What is required: Pictures stay out; everything else in the records below is to be repeated exactly.
* * *
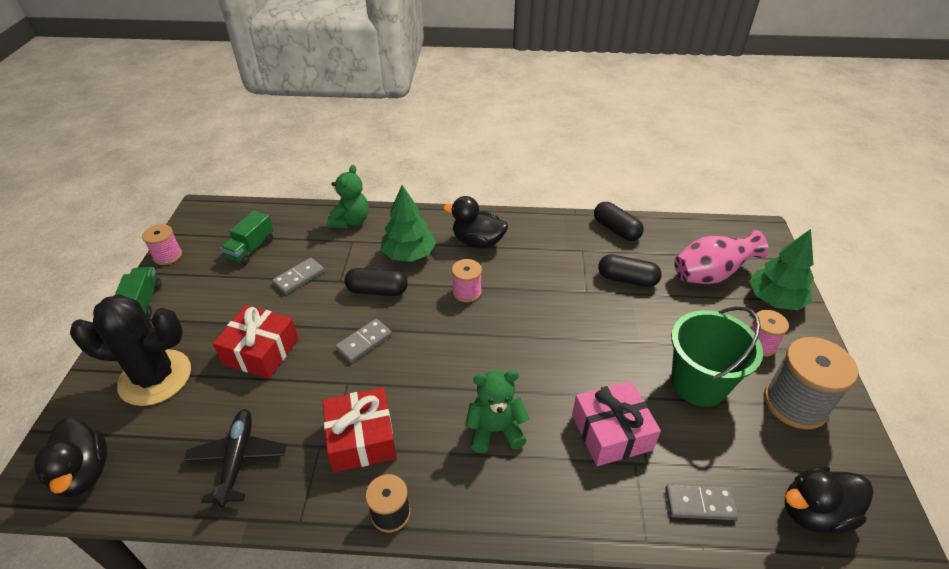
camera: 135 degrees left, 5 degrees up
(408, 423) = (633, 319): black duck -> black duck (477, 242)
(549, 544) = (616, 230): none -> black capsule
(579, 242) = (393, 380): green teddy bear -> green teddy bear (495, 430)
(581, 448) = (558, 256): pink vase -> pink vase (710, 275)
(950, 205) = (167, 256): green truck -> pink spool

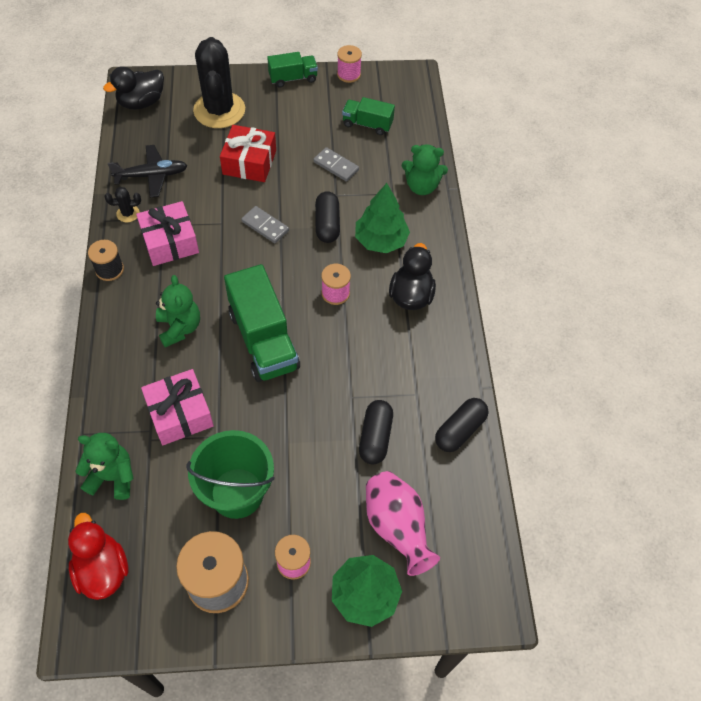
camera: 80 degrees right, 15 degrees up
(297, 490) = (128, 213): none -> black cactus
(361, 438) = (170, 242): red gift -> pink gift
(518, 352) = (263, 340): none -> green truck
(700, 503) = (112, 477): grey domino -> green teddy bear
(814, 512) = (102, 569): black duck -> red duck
* * *
Written response:
camera: 135 degrees left, 5 degrees up
(408, 423) = (633, 319): black duck -> black duck (477, 242)
(549, 544) = (616, 230): none -> black capsule
(579, 242) = (393, 380): green teddy bear -> green teddy bear (495, 430)
(581, 448) = (558, 256): pink vase -> pink vase (710, 275)
(950, 205) = (167, 256): green truck -> pink spool

camera: 80 degrees right, 15 degrees up
(297, 490) = (128, 213): none -> black cactus
(361, 438) = (170, 242): red gift -> pink gift
(518, 352) = (263, 340): none -> green truck
(700, 503) = (112, 477): grey domino -> green teddy bear
(814, 512) = (102, 569): black duck -> red duck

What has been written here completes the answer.